#### DATA SECTION
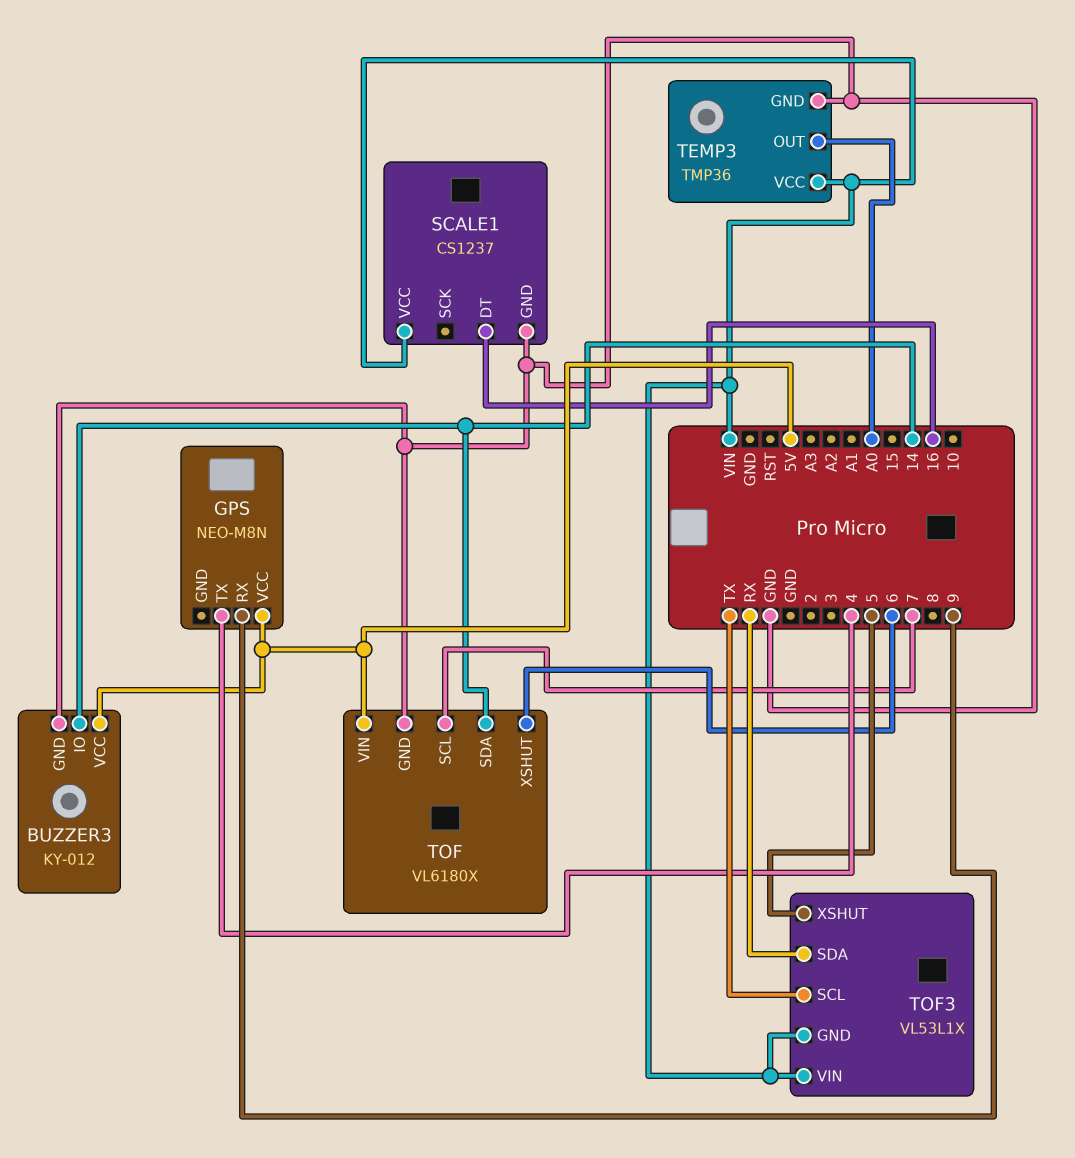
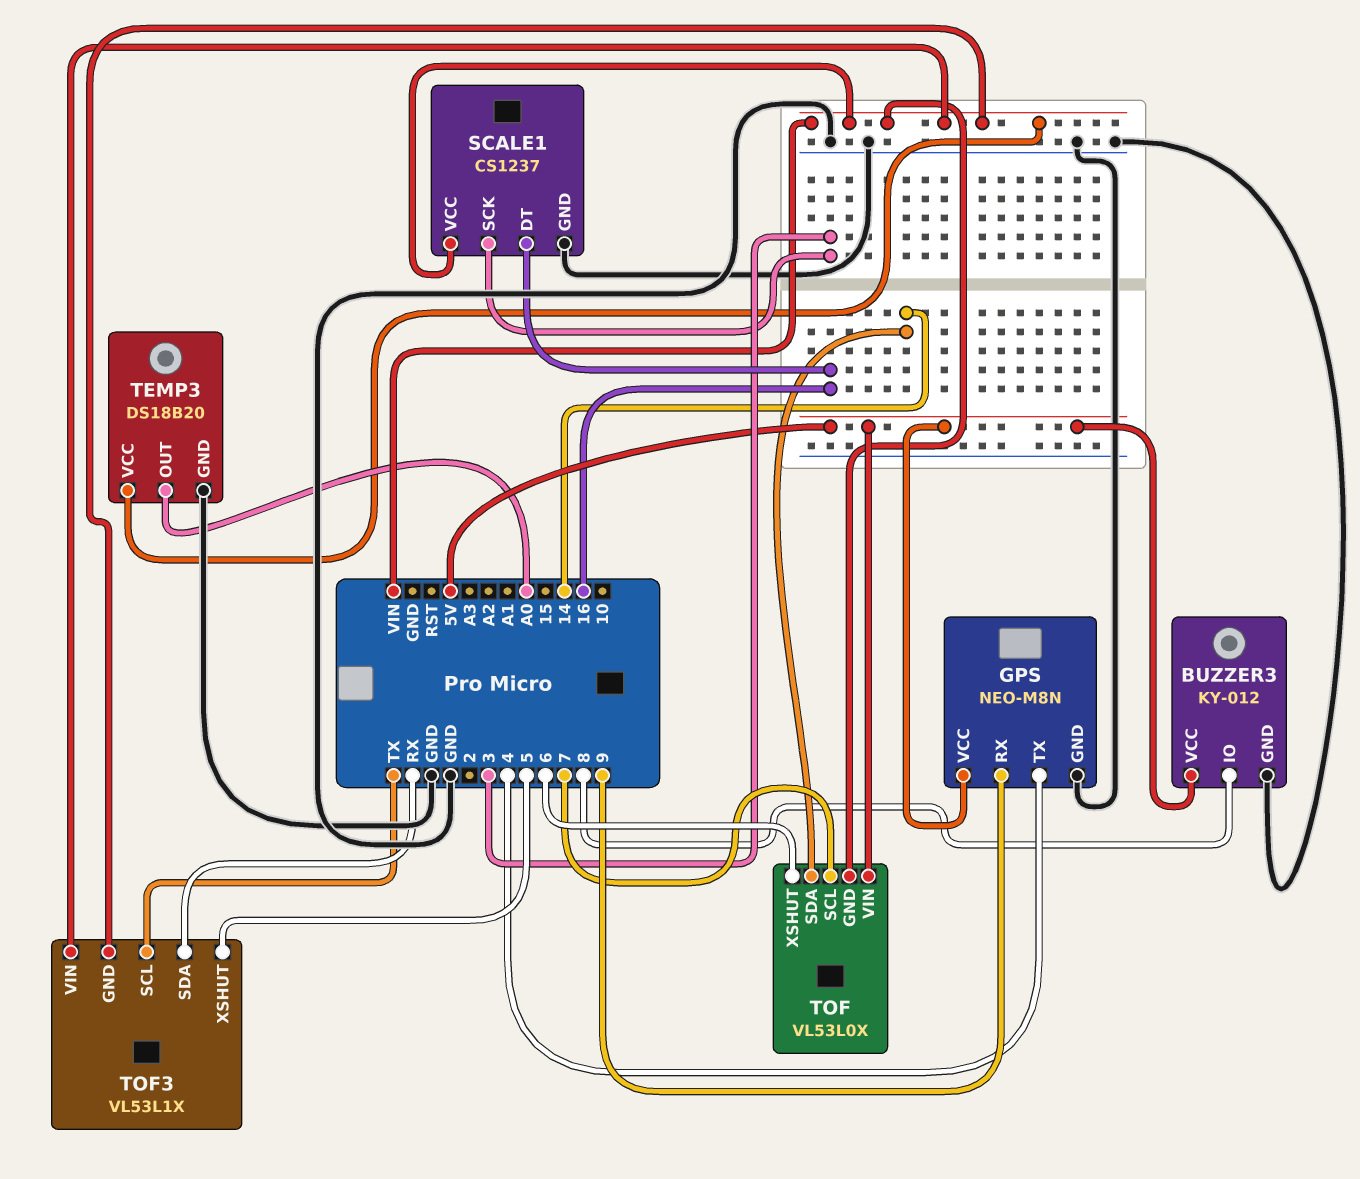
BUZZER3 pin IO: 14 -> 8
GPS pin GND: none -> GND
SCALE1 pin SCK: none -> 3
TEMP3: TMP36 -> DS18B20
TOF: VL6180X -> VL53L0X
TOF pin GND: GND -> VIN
########
* [ABOUT THIS EXERCISE] Set down, word for word, the line that contains "TEMP3: TMP36 -> DS18B20" and all lines after it up to the end of the listing.

* [OUTPUT OF THE EXERCISE]
TEMP3: TMP36 -> DS18B20
TOF: VL6180X -> VL53L0X
TOF pin GND: GND -> VIN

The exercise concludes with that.